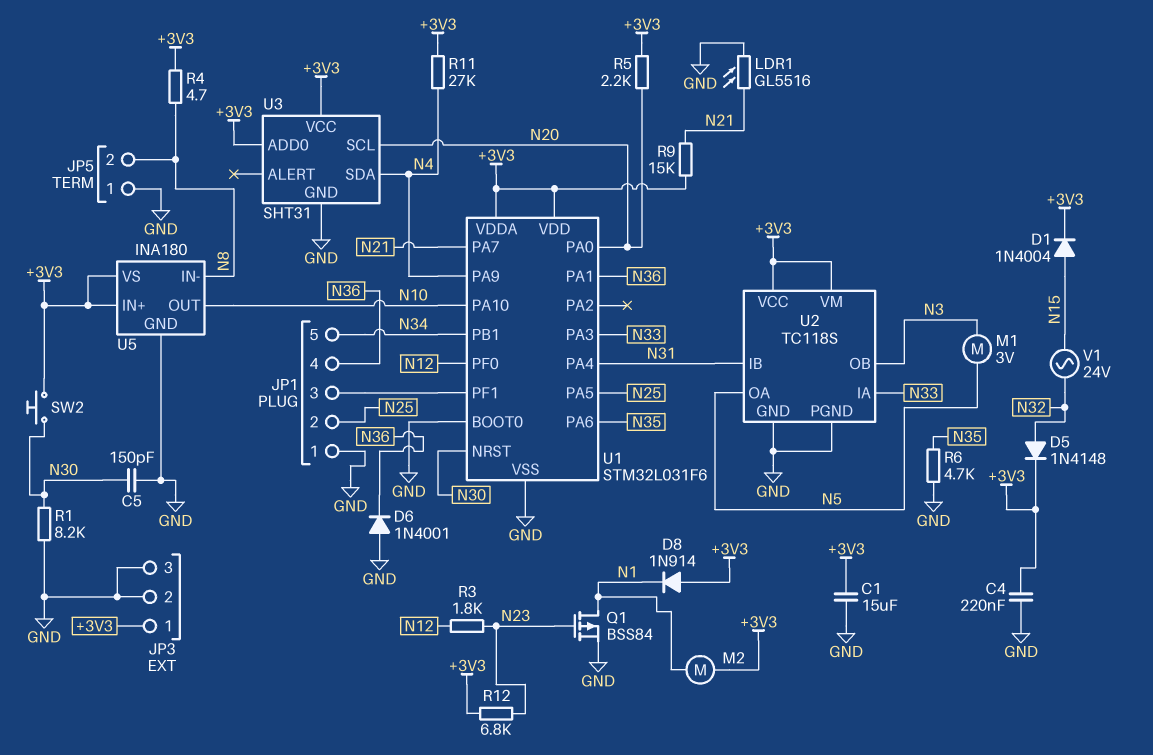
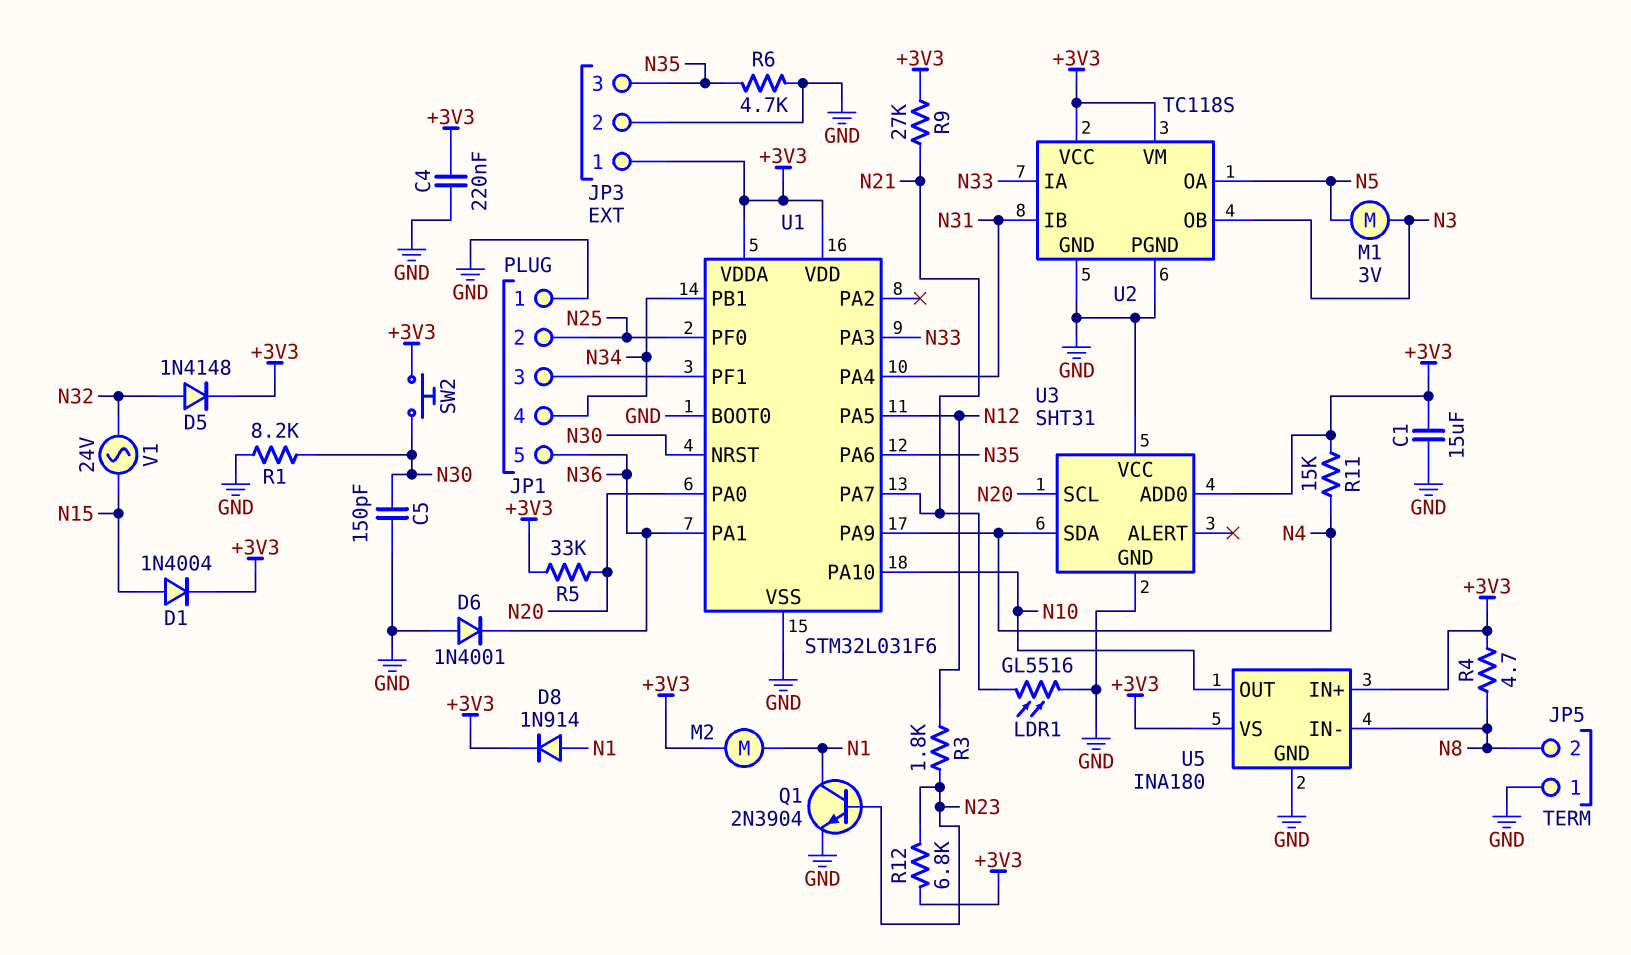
D8: diode 1N914 (A +3V3, K N1) -> diode 1N914 (A N1, K +3V3)
JP1 pin 4: N36 -> N34
JP1 pin 5: N34 -> N36
JP3 pin 3: GND -> N35
Q1: PMOS BSS84 (G N23, D N1, S GND) -> NPN 2N3904 (B N23, C N1, E GND)
R5: 2.2k (+3V3, N20) -> 33k (+3V3, N20)
R9: 15k (+3V3, N21) -> 27k (+3V3, N21)
R11: 27k (+3V3, N4) -> 15k (+3V3, N4)
U1 pin PA5: N25 -> N12
U1 pin PF0: N12 -> N25
U3 pin VCC: +3V3 -> GND

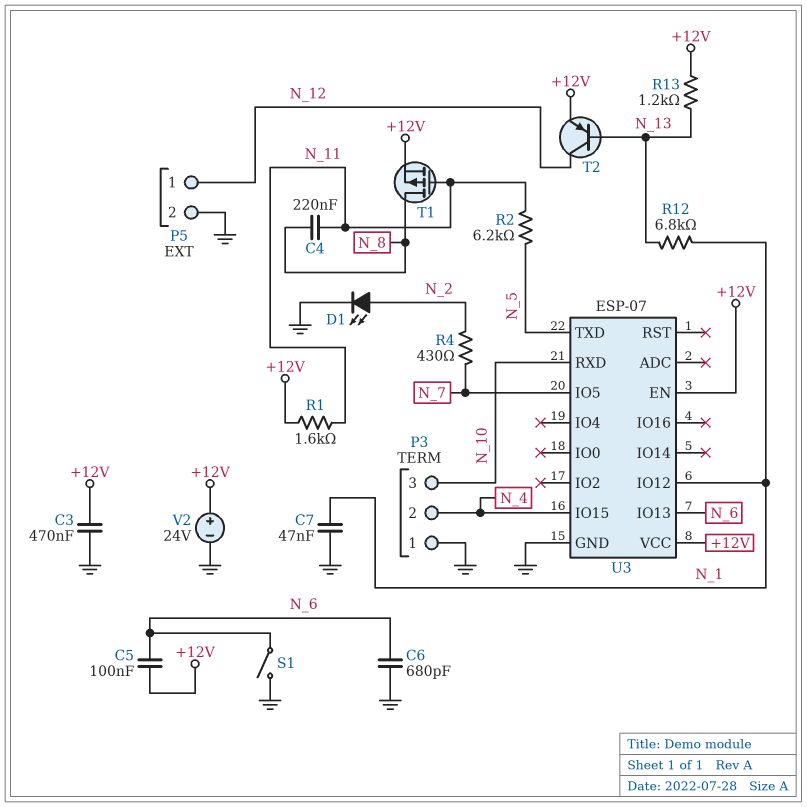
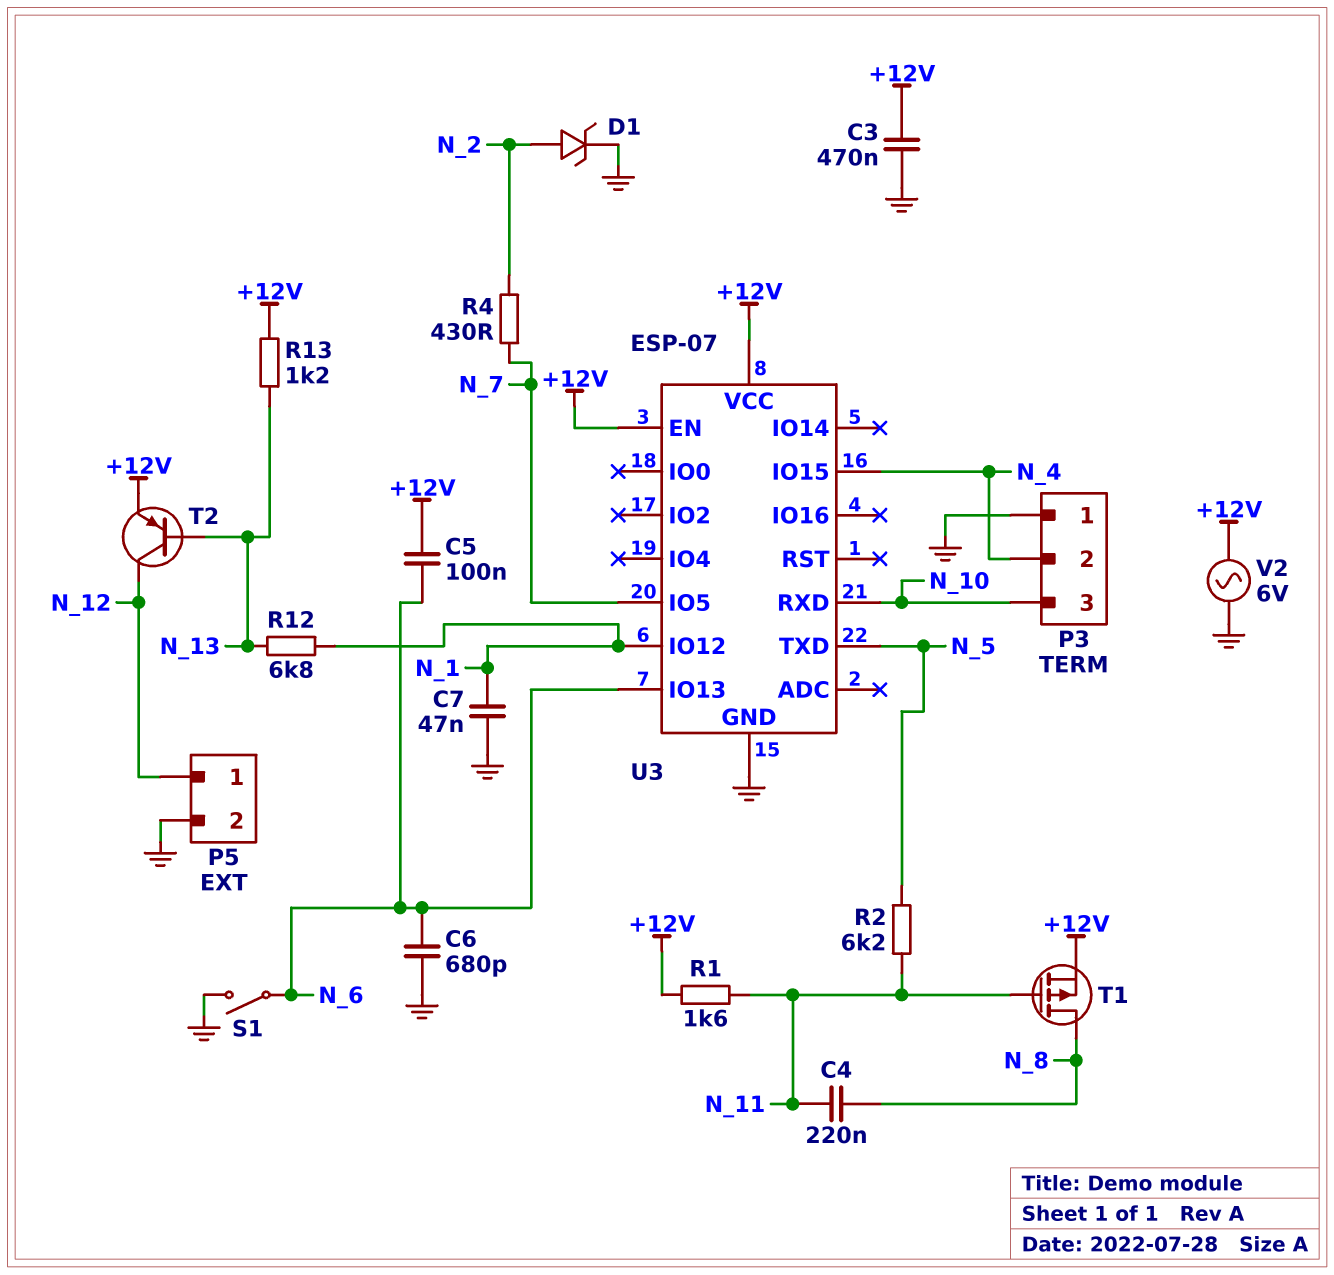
D1: LED (A N_2, K GND) -> zener (A N_2, K GND)
V2: 24V (plus +12V, minus GND) -> AC 6V (+12V, GND)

- [Your objective]: Lines wanted from the listing above: the line with "JP1 pin 5: N34 -> N36" up to and including the line with "U1 pin PA5: N25 -> N12". Please write them out exactly, adding nothing else.

- [Answer]:
JP1 pin 5: N34 -> N36
JP3 pin 3: GND -> N35
Q1: PMOS BSS84 (G N23, D N1, S GND) -> NPN 2N3904 (B N23, C N1, E GND)
R5: 2.2k (+3V3, N20) -> 33k (+3V3, N20)
R9: 15k (+3V3, N21) -> 27k (+3V3, N21)
R11: 27k (+3V3, N4) -> 15k (+3V3, N4)
U1 pin PA5: N25 -> N12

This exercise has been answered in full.